- WHAT YOU HAVE TO DO
For the entries below, repeat exactly each line starting with the one that contains "camera: 75 degrees left, 5 degrees down" and going on through the one that contains "cuenco (marrón) |", and no others.

Collected data:
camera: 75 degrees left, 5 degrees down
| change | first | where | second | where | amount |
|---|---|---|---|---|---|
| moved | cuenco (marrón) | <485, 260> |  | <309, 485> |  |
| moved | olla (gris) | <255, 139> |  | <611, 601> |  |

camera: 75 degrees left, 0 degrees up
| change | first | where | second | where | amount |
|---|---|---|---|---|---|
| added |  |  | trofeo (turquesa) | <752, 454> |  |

==

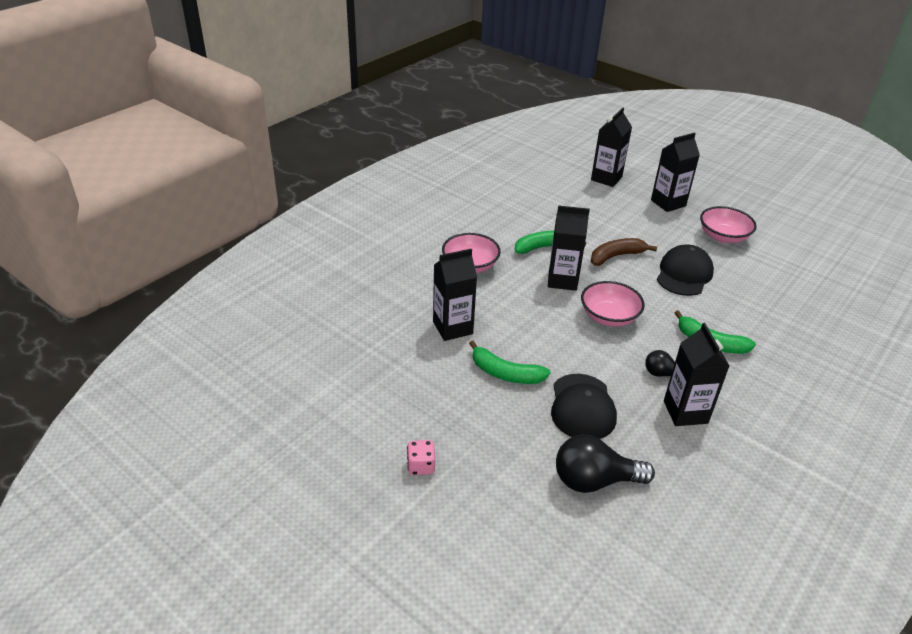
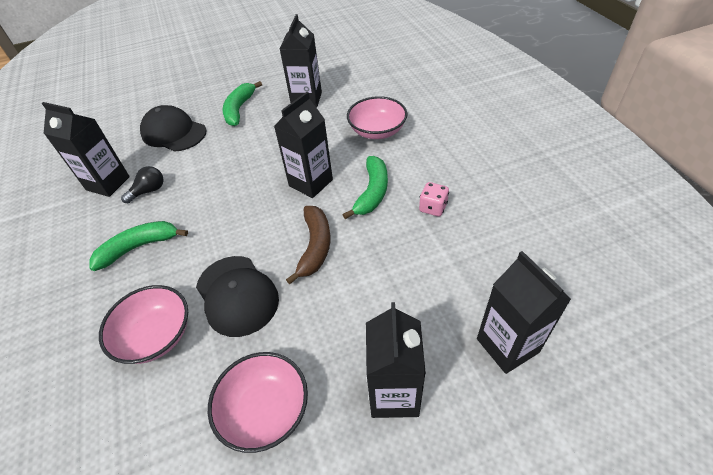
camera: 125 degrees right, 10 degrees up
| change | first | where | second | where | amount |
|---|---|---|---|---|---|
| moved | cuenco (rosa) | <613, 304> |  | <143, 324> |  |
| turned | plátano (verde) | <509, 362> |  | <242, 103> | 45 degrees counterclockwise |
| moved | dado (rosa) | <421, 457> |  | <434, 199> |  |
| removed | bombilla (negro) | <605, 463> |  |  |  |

- RESPONSE
camera: 75 degrees left, 5 degrees down
| change | first | where | second | where | amount |
|---|---|---|---|---|---|
| moved | cuenco (marrón) | <485, 260> |  | <309, 485> |  |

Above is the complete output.